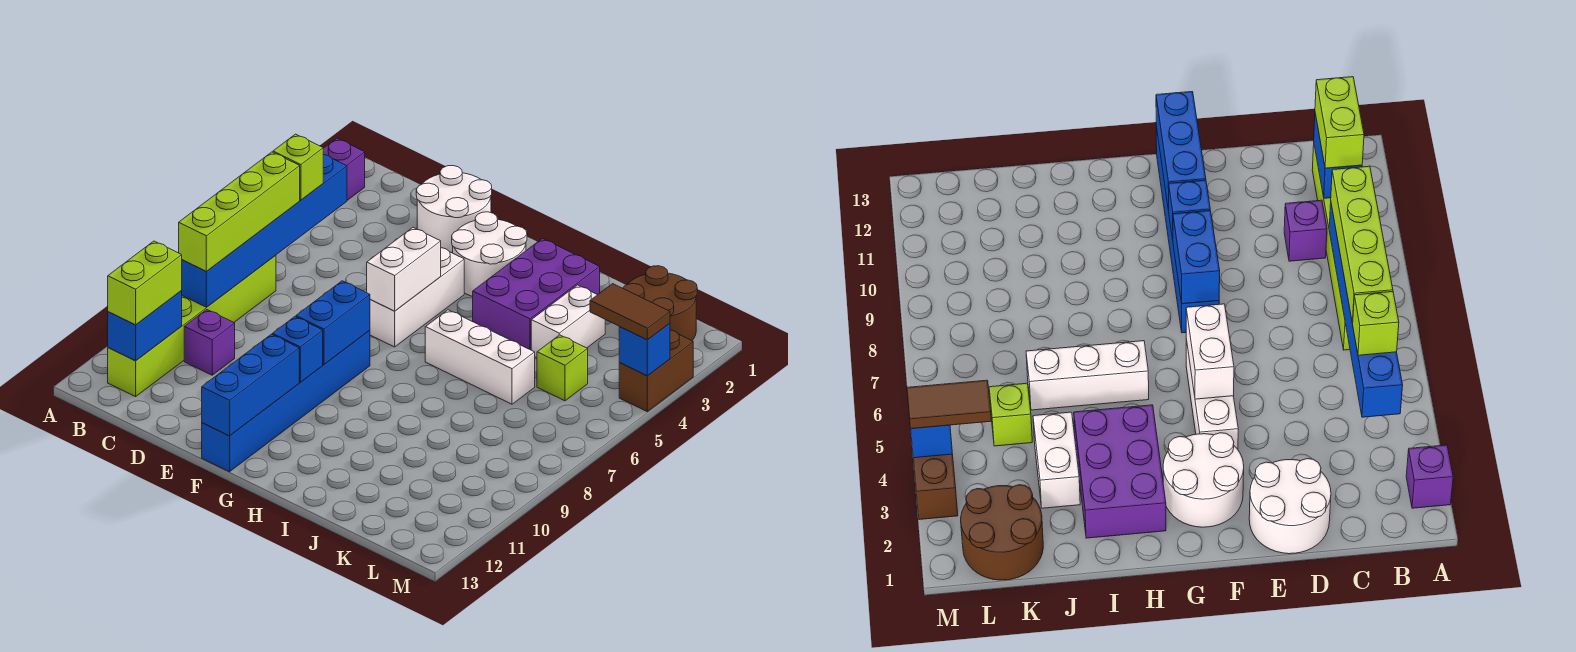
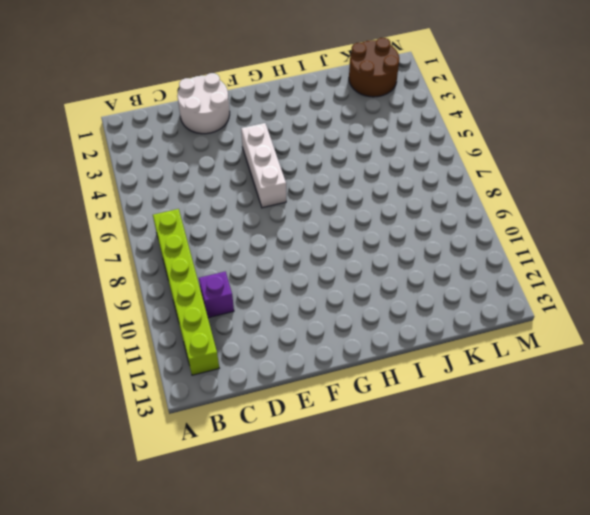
none -> purple brick A2 level 1
none -> white round brick F2:G3 level 1
none -> blue brick F8:F13 level 1

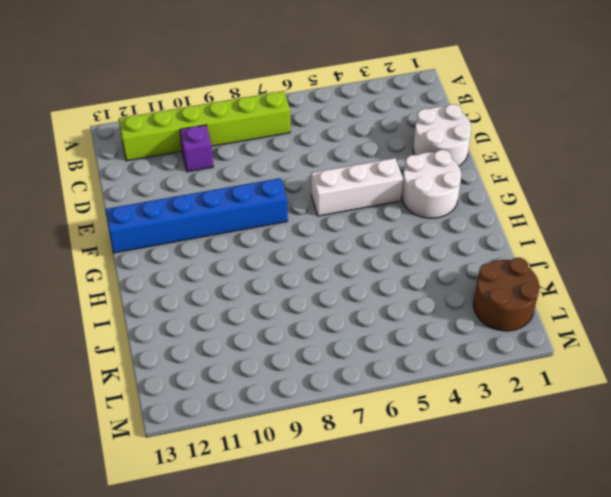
none -> purple brick A2 level 1
none -> purple brick H2:I4 level 1
none -> white brick H6:J6 level 1

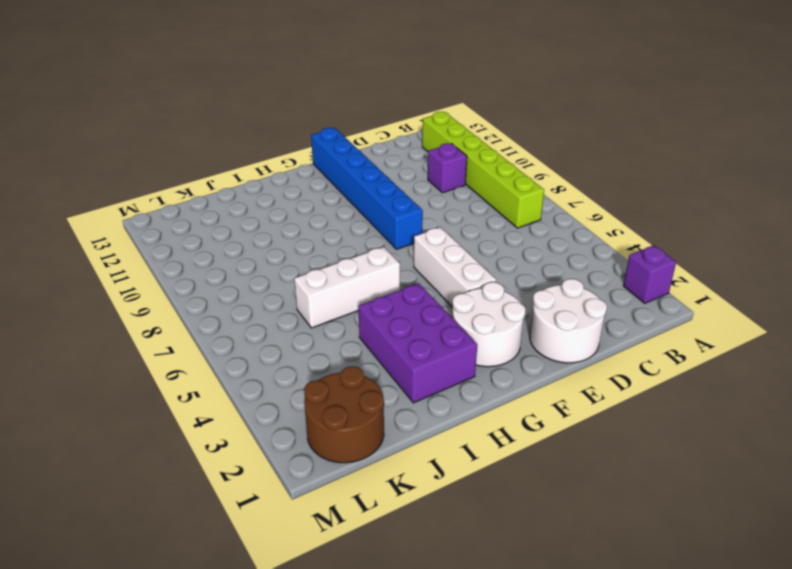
none -> white brick J3:J4 level 1
none -> lime brick K5 level 1
none -> brown brick M3:M4 level 1

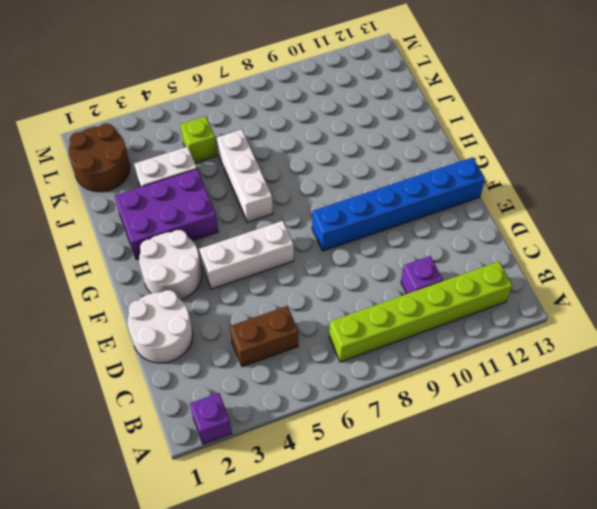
brown brick C4:C5 level 1 -> brown brick M3:M4 level 1
none -> blue brick B4:B9 level 2
none -> blue brick B11:B12 level 2
none -> white brick F5:F6 level 2

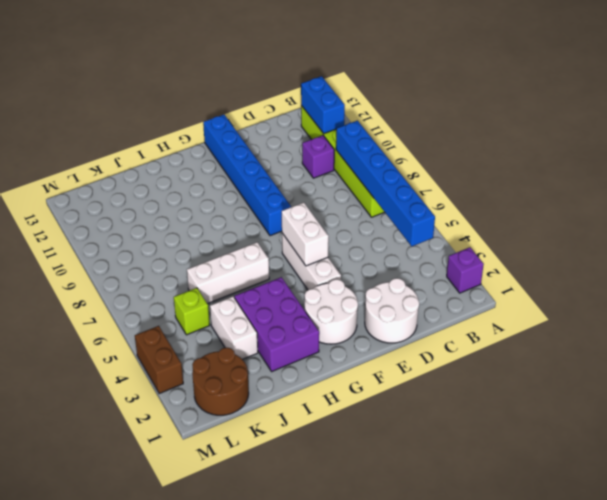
none -> blue brick F8:F9 level 2
none -> blue brick F10 level 2
none -> blue brick F11:F13 level 2

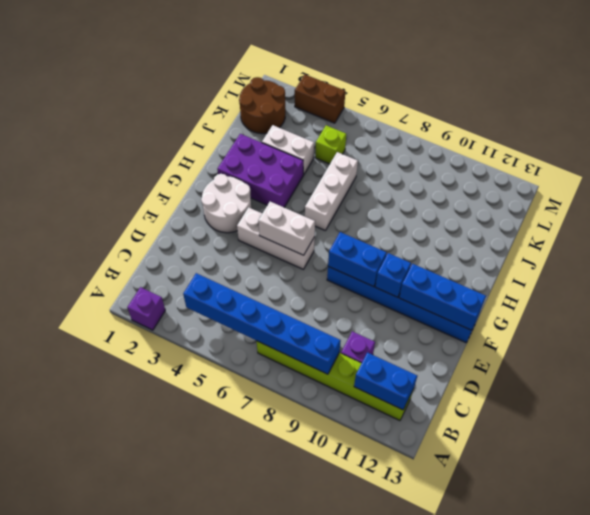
none -> white round brick D1:E2 level 1
none -> blue brick M4 level 2
none -> lime brick B5 level 3

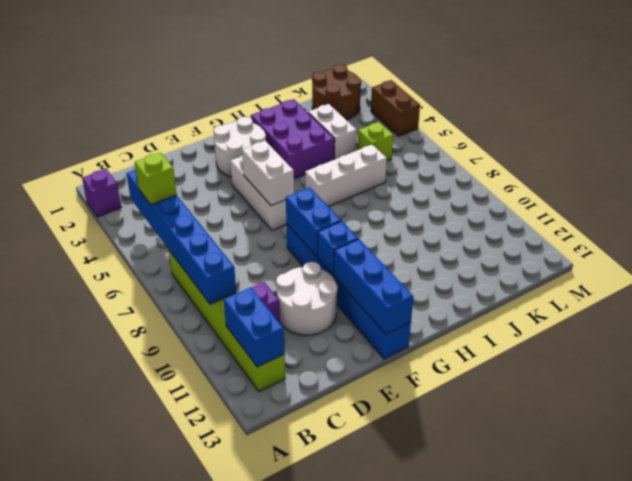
white round brick D10:E11 level 1 -> white round brick D1:E2 level 1
none -> blue brick M4 level 2
none -> lime brick B6:B9 level 3
none -> lime brick B11:B12 level 3

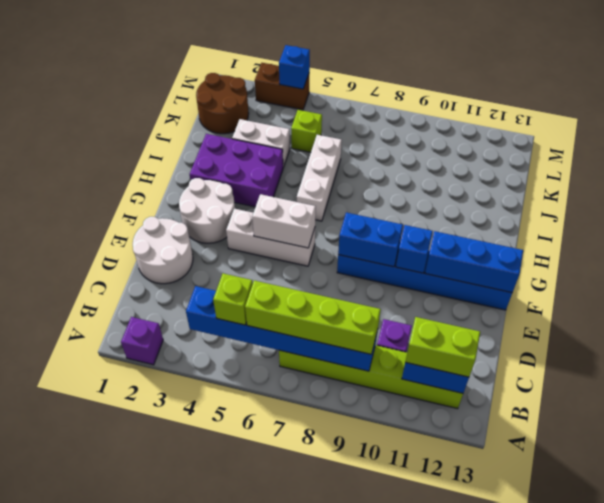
none -> brown tile L4:M4 level 3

Description of the task: Take the lines from the one containing "none -> white round brick D1:E2 level 1" through the last line of the listing and repeat them exactly. Omit the pictures.

Reply:
none -> white round brick D1:E2 level 1
none -> blue brick M4 level 2
none -> lime brick B5 level 3

white round brick D10:E11 level 1 -> white round brick D1:E2 level 1
none -> blue brick M4 level 2
none -> lime brick B6:B9 level 3
none -> lime brick B11:B12 level 3

none -> brown tile L4:M4 level 3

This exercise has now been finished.